* _Your assignment_:
Please filter the entries for the word "cyan" and copy every line that has it.

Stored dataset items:
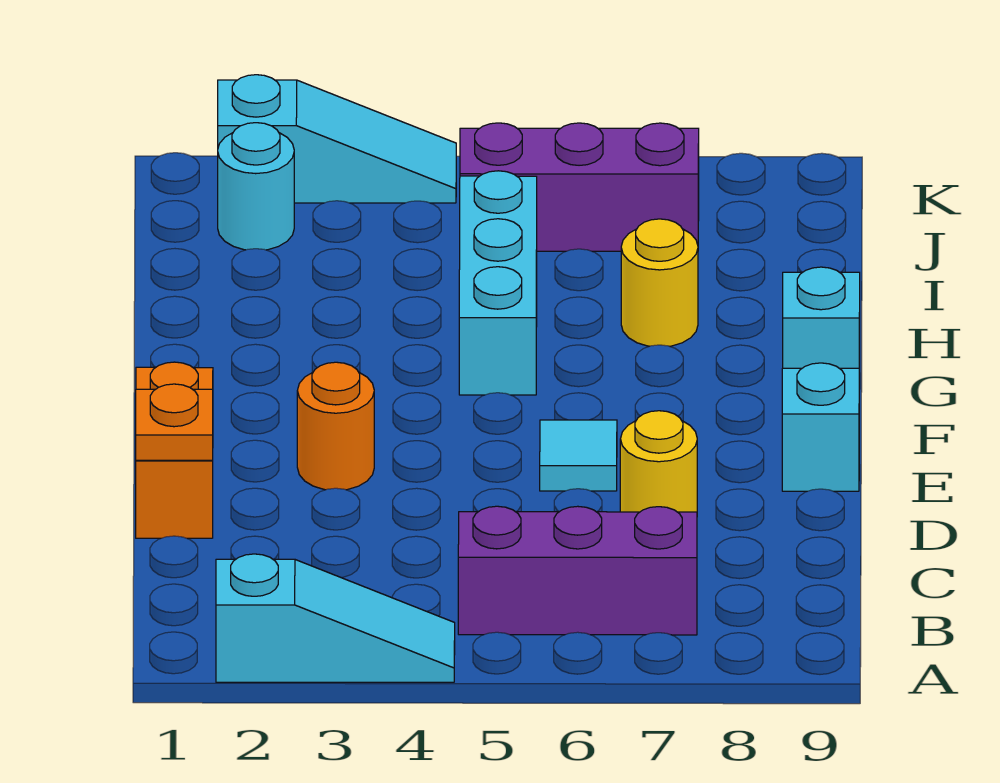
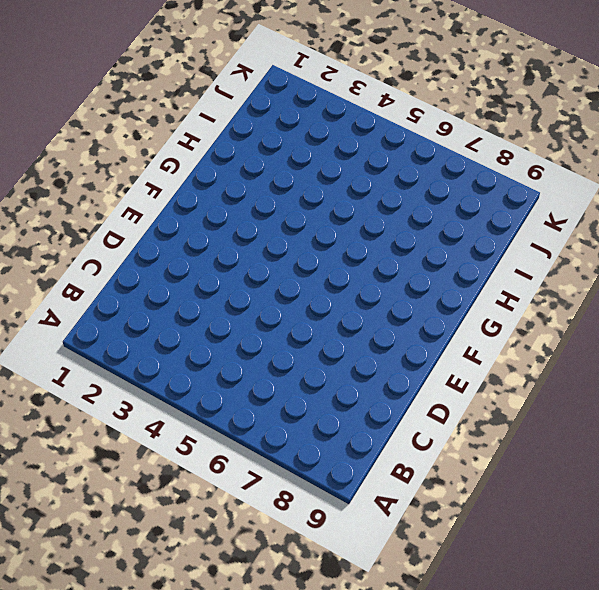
none -> cyan slope A2:A4 level 1 top 2
none -> purple brick B5:B7 level 1
none -> orange brick D1:E1 level 1

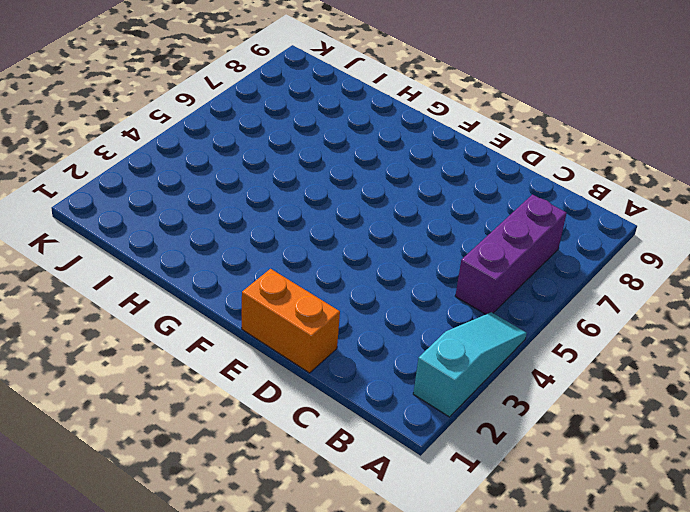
none -> yellow round brick D7 level 1
none -> orange round brick E3 level 1
none -> cyan tile E6 level 1

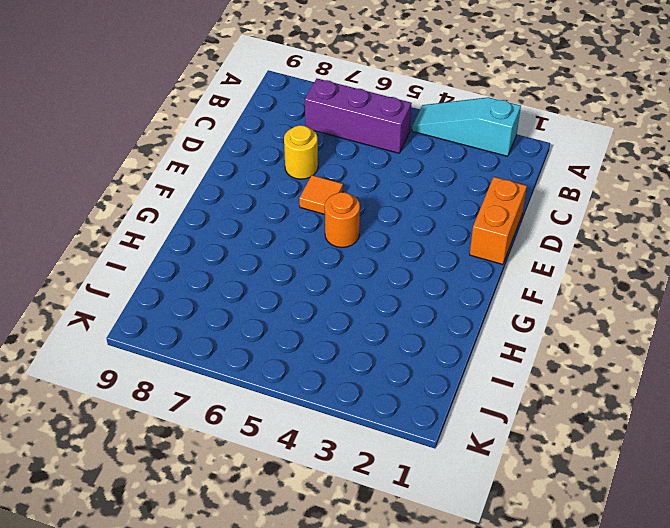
orange tile E6 level 1 -> cyan tile E6 level 1
orange round brick F5 level 1 -> orange round brick E3 level 1
none -> cyan brick E9 level 1
none -> cyan brick G5:I5 level 1
none -> cyan brick G9 level 1

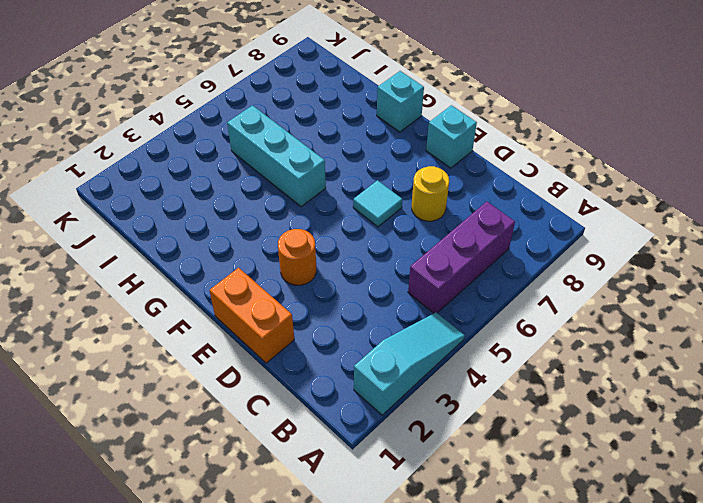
none -> yellow round brick H7 level 1
none -> cyan round brick J2 level 1
none -> purple brick J5:J7 level 1

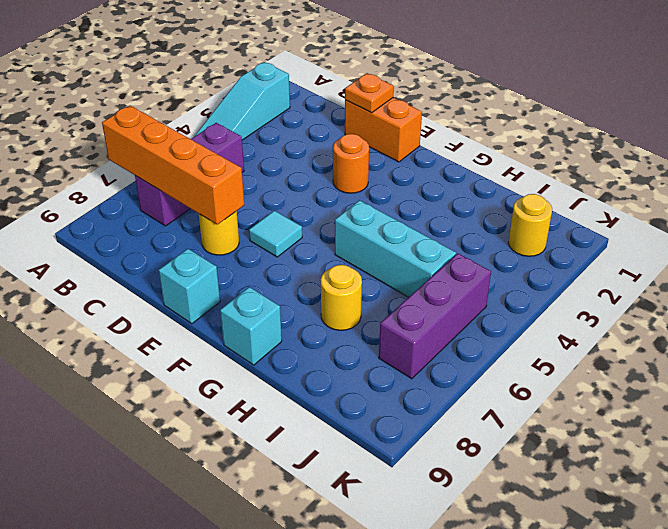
orange brick A7:D7 level 2 -> none
yellow round brick J2 level 1 -> cyan round brick J2 level 1
none -> cyan slope K2:K4 level 1 top 2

* _Finished exercise_:
none -> cyan slope A2:A4 level 1 top 2
none -> cyan tile E6 level 1
orange tile E6 level 1 -> cyan tile E6 level 1
none -> cyan brick E9 level 1
none -> cyan brick G5:I5 level 1
none -> cyan brick G9 level 1
none -> cyan round brick J2 level 1
yellow round brick J2 level 1 -> cyan round brick J2 level 1
none -> cyan slope K2:K4 level 1 top 2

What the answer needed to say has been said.